======== DATA TO USE

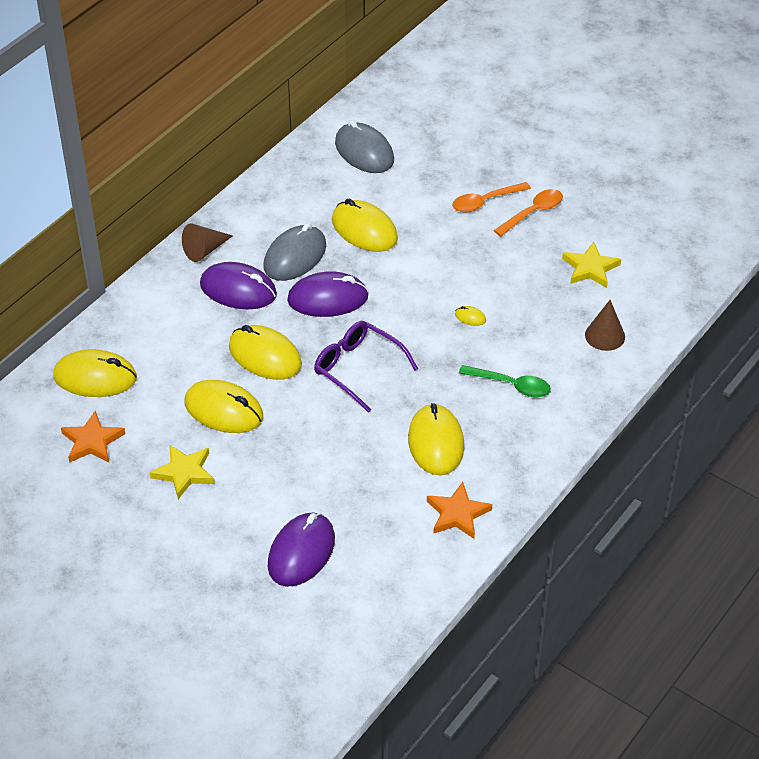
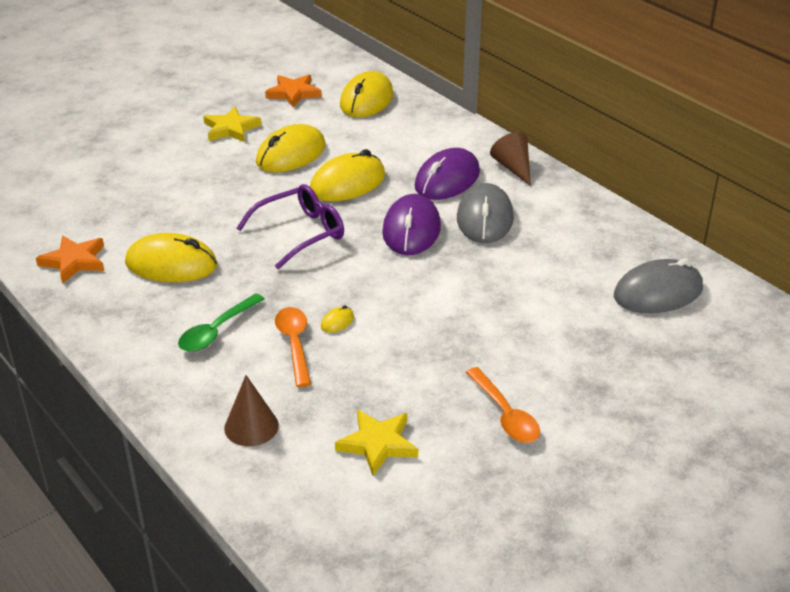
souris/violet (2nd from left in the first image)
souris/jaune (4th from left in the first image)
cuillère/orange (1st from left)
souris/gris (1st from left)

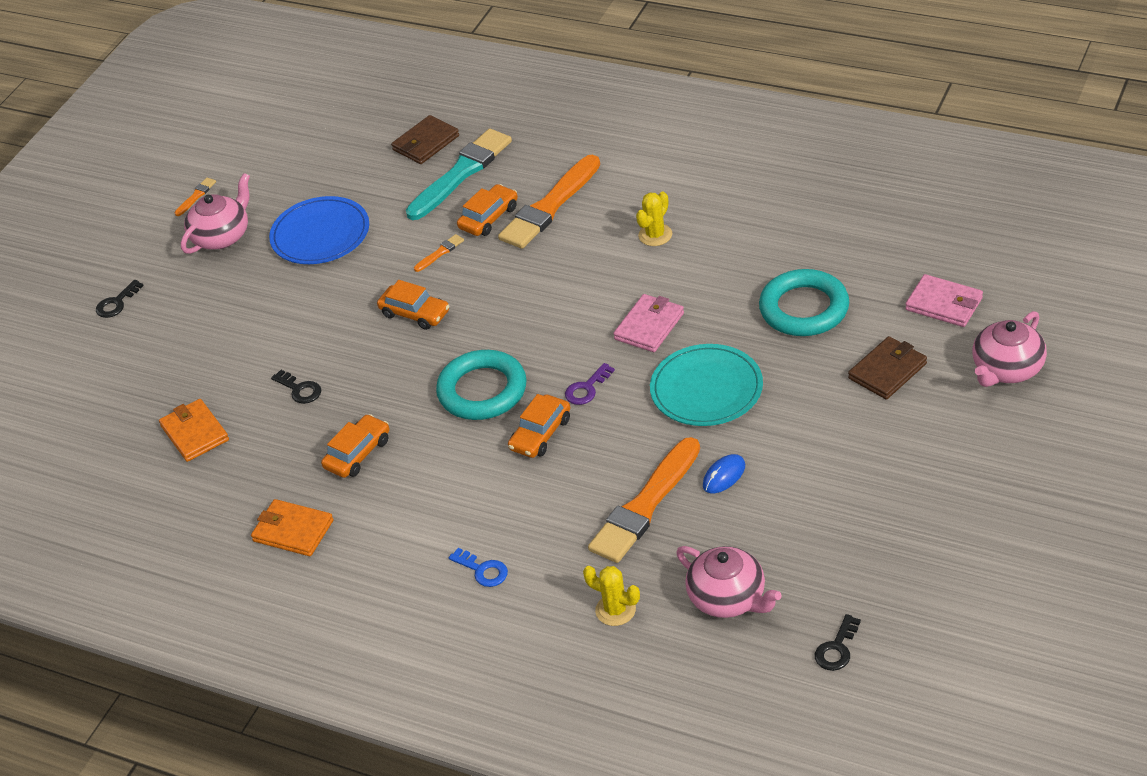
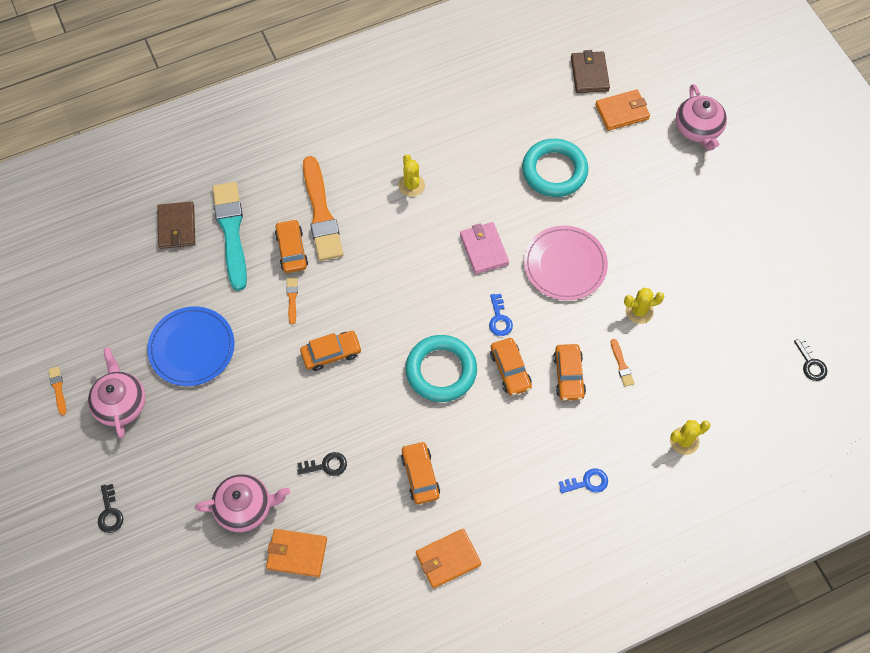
voiture/orange (5th from left)
théière/rose (2nd from left)
portefeuille/marron (2nd from left)
cactus/jaune (2nd from left)
clé/bleu (1st from left)
assiette/rose
portefeuille/orange (3rd from left)
pinceau/orange (4th from left)

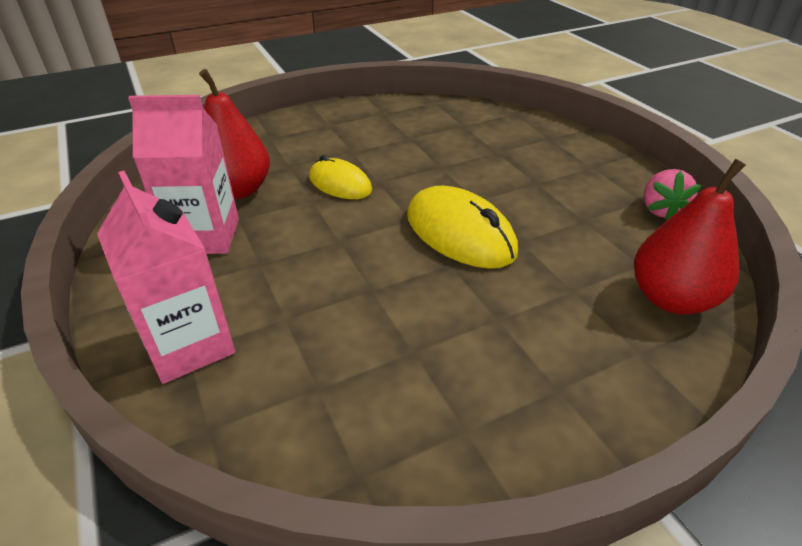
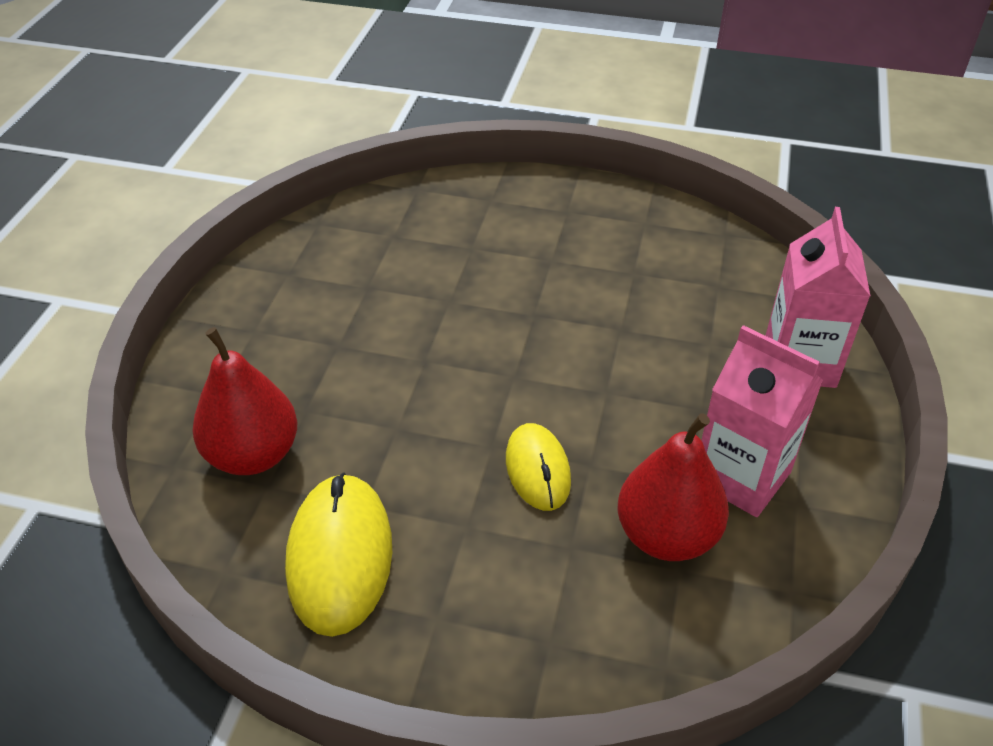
fraise/rose
souris/jaune (1st from left)
poire/rouge (1st from left)

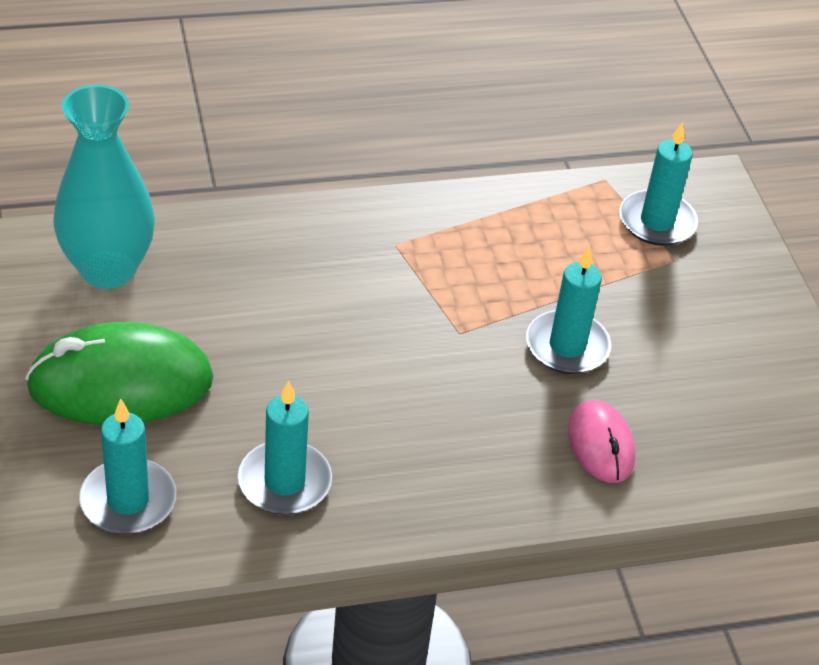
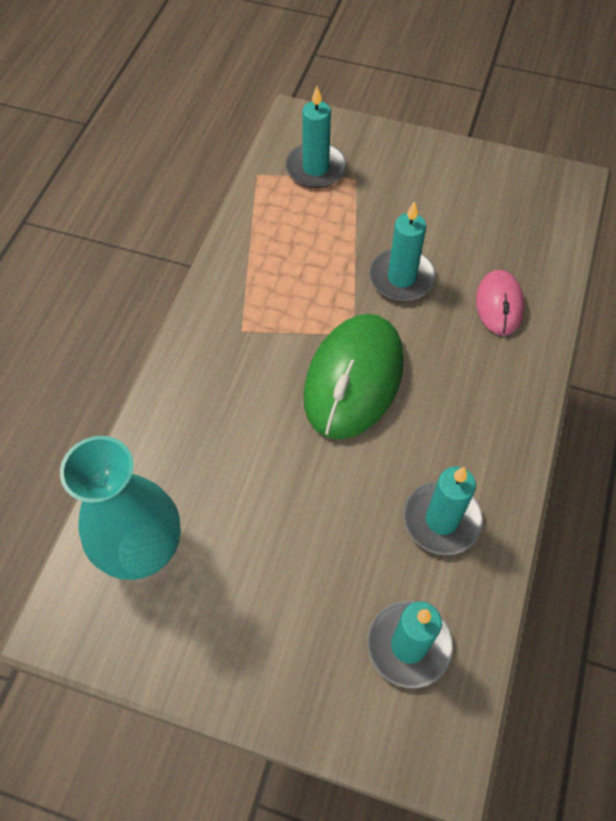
souris/vert
souris/rose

================

» WHAT YOU HAVE TO DO:
In the records above, locate the line with "assiette/rose"; output it and each line after it through the last one, exactly, omitting pictures.

» ANSWER TO THIS PROBLEM:
assiette/rose
portefeuille/orange (3rd from left)
pinceau/orange (4th from left)

fraise/rose
souris/jaune (1st from left)
poire/rouge (1st from left)

souris/vert
souris/rose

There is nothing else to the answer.